> **Task item**: Copying task for the records below: reproduce each one exactly and drop the pictures.

> **Material supplied**:
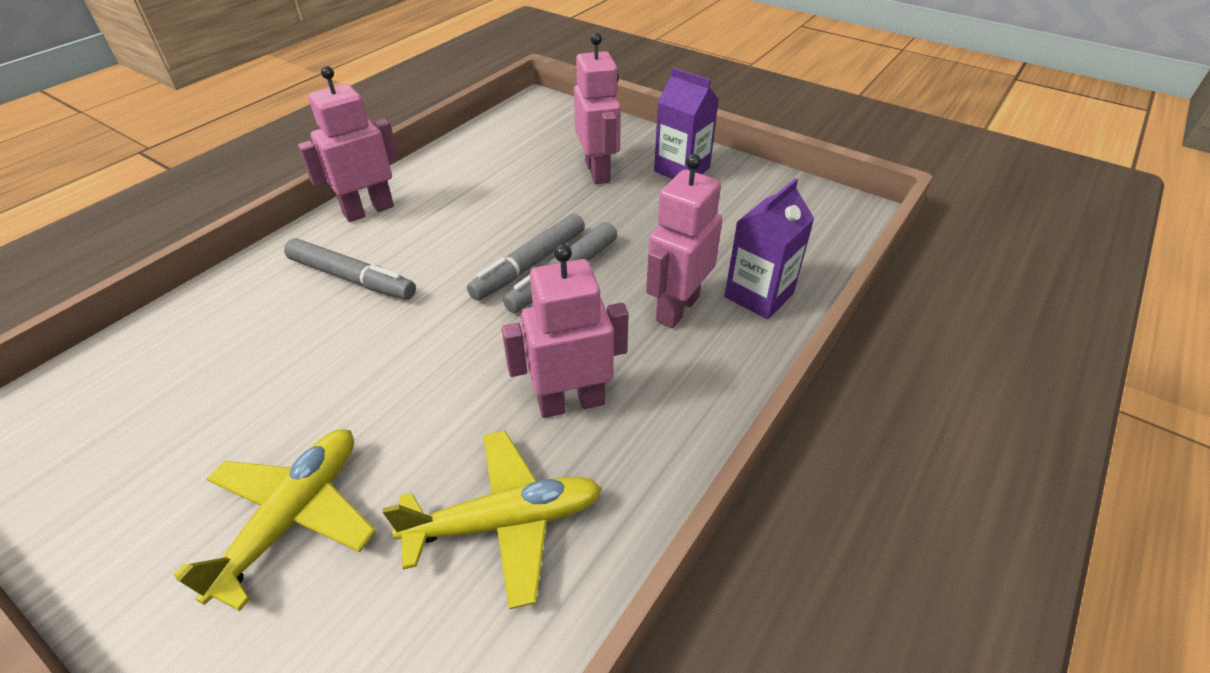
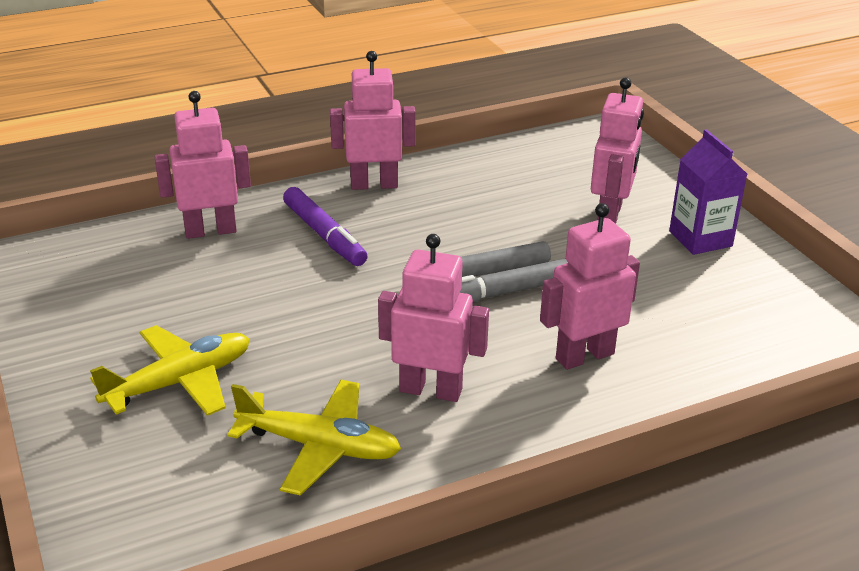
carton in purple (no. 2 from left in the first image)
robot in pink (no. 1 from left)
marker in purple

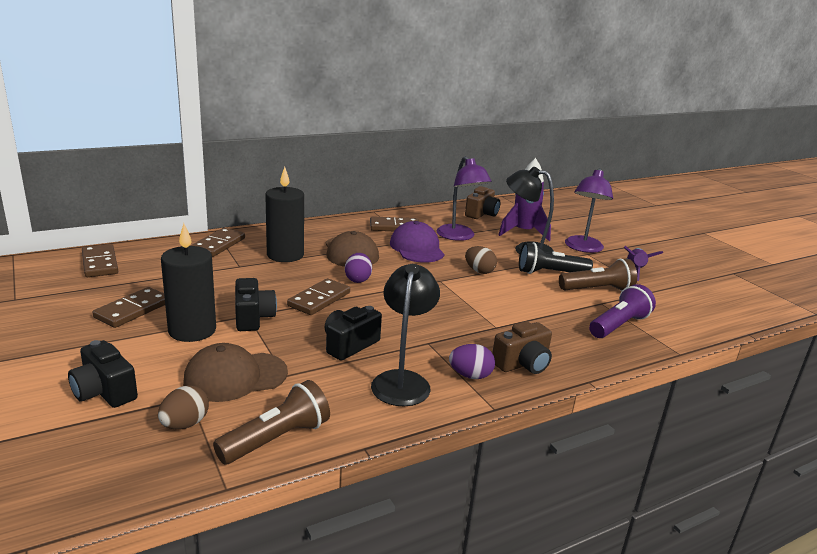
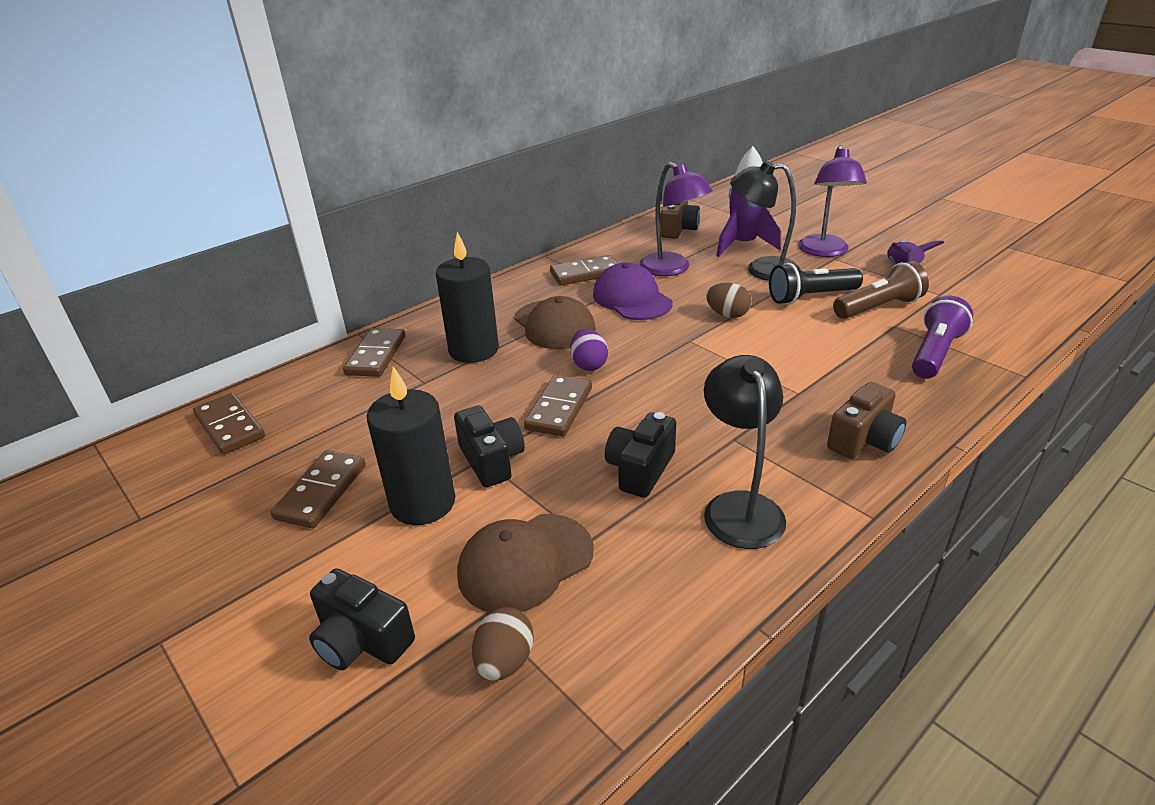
flashlight in brown (no. 1 from left in the first image)
egg in purple (no. 2 from left in the first image)

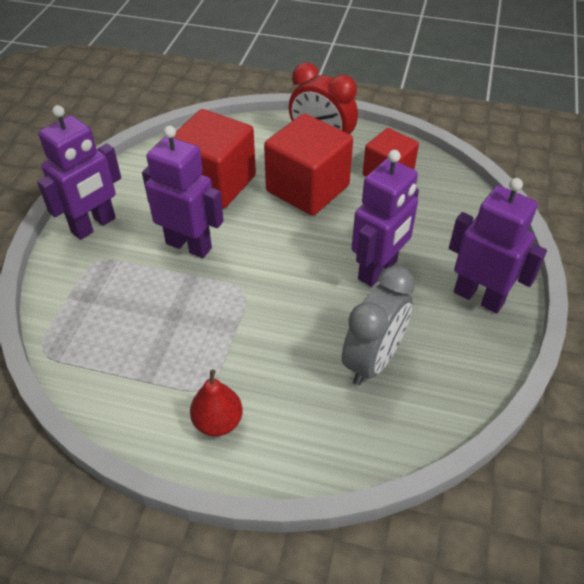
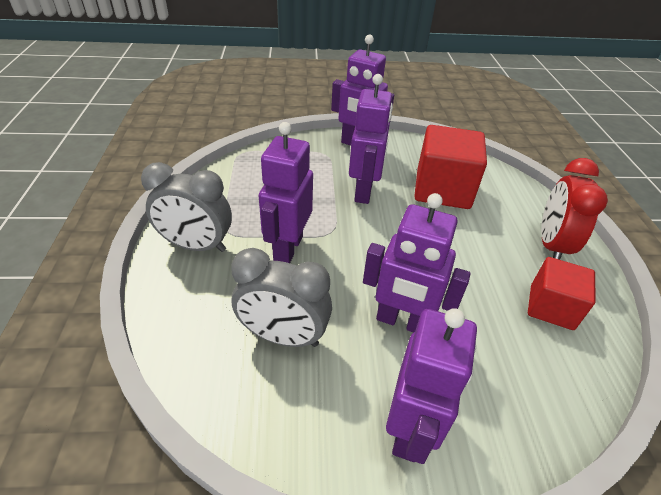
cube in red (no. 2 from left in the first image)
robot in purple (no. 1 from left)
clock in grey (no. 1 from left)

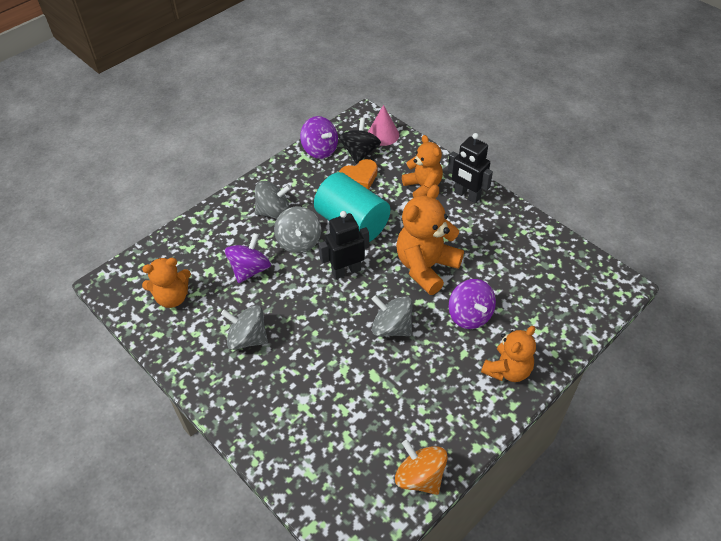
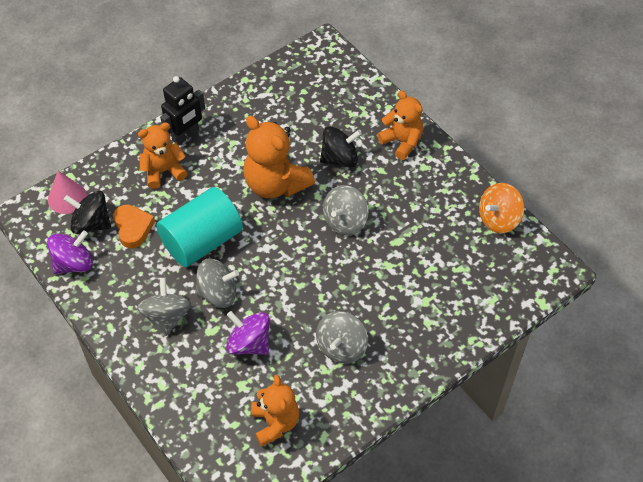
robot in black (no. 1 from left in the first image)
spinning top in black (no. 2 from left)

> **Result for this exercise**:
carton in purple (no. 2 from left in the first image)
robot in pink (no. 1 from left)
marker in purple

flashlight in brown (no. 1 from left in the first image)
egg in purple (no. 2 from left in the first image)

cube in red (no. 2 from left in the first image)
robot in purple (no. 1 from left)
clock in grey (no. 1 from left)

robot in black (no. 1 from left in the first image)
spinning top in black (no. 2 from left)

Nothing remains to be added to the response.